Activity: Transcribe every entry word for word, but drop the pictures.

** Opening The data block **

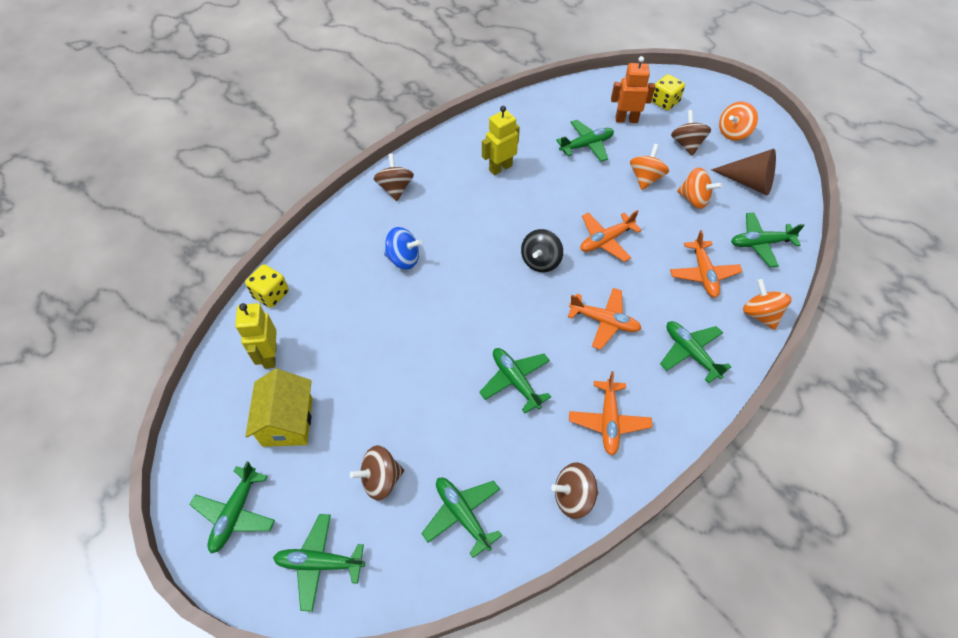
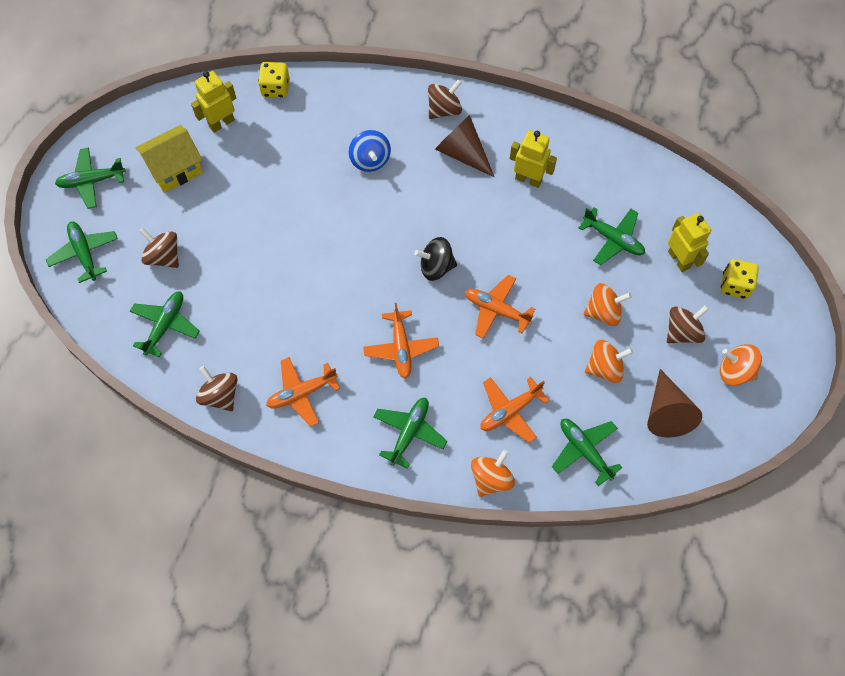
camera: 60 degrees right, 10 degrees up
(445, 196) = (462, 153): none -> brown cone
(515, 381) = (299, 306): green plane -> none
(626, 119) = (679, 259): orange robot -> yellow robot
(694, 199) = (605, 368): orange spinning top -> orange spinning top turned 105 degrees counterclockwise

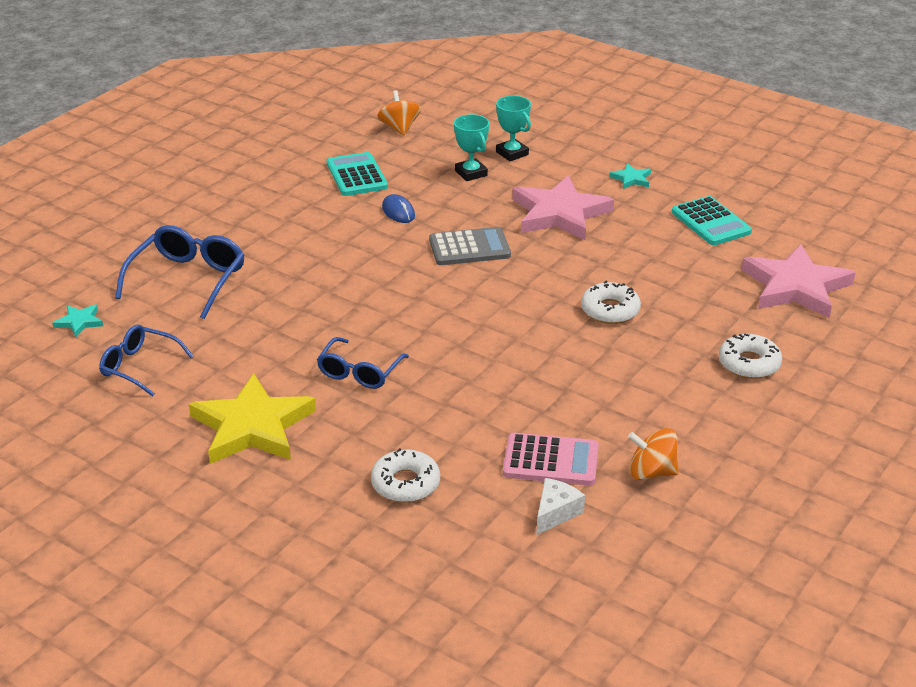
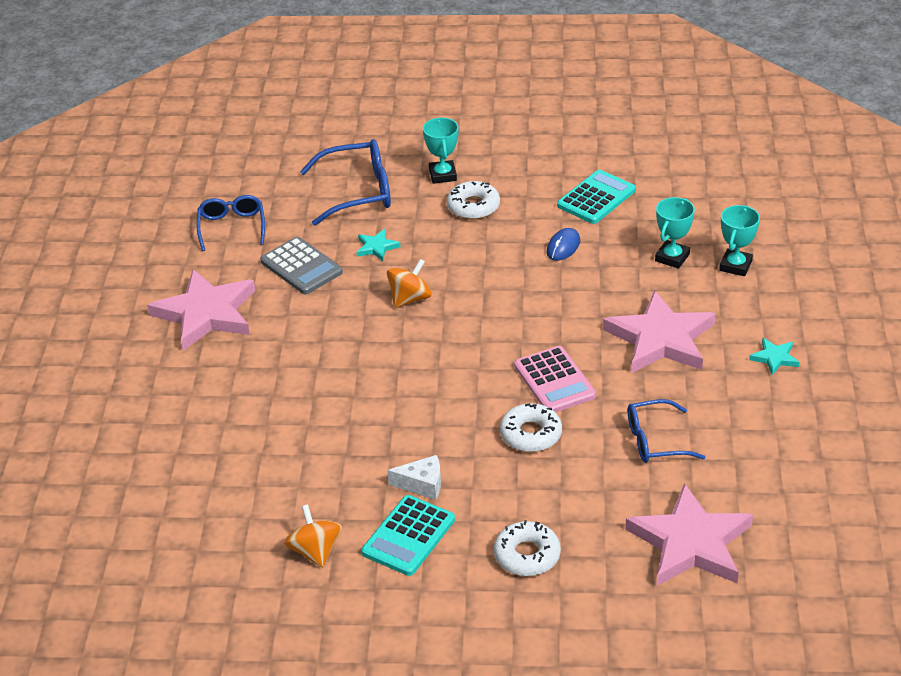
camera: 60 degrees right, 5 degrees up
(79, 322) = (260, 173): turquoise star -> turquoise star (376, 247)
(226, 230) = (443, 175): none -> turquoise trophy
(252, 426) = (206, 313): yellow star -> pink star
(359, 372) = (315, 333): blue glasses -> blue glasses (655, 441)
(399, 128) = (703, 183): orange spinning top -> orange spinning top (410, 298)
(405, 483) = (198, 420): white donut -> white donut (473, 206)
(469, 248) = (547, 311): grey calculator -> grey calculator (301, 267)
(551, 460) = (285, 486): pink calculator -> pink calculator (554, 381)
(555, 513) = (222, 515): white cheese -> white cheese (422, 484)
(711, 222) = (750, 441): turquoise calculator -> turquoise calculator (408, 536)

** Closing The data block **

Your solution:
camera: 60 degrees right, 10 degrees up
(445, 196) = (462, 153): none -> brown cone
(515, 381) = (299, 306): green plane -> none
(626, 119) = (679, 259): orange robot -> yellow robot
(694, 199) = (605, 368): orange spinning top -> orange spinning top turned 105 degrees counterclockwise

camera: 60 degrees right, 5 degrees up
(79, 322) = (260, 173): turquoise star -> turquoise star (376, 247)
(226, 230) = (443, 175): none -> turquoise trophy
(252, 426) = (206, 313): yellow star -> pink star
(359, 372) = (315, 333): blue glasses -> blue glasses (655, 441)
(399, 128) = (703, 183): orange spinning top -> orange spinning top (410, 298)
(405, 483) = (198, 420): white donut -> white donut (473, 206)
(469, 248) = (547, 311): grey calculator -> grey calculator (301, 267)
(551, 460) = (285, 486): pink calculator -> pink calculator (554, 381)
(555, 513) = (222, 515): white cheese -> white cheese (422, 484)
(711, 222) = (750, 441): turquoise calculator -> turquoise calculator (408, 536)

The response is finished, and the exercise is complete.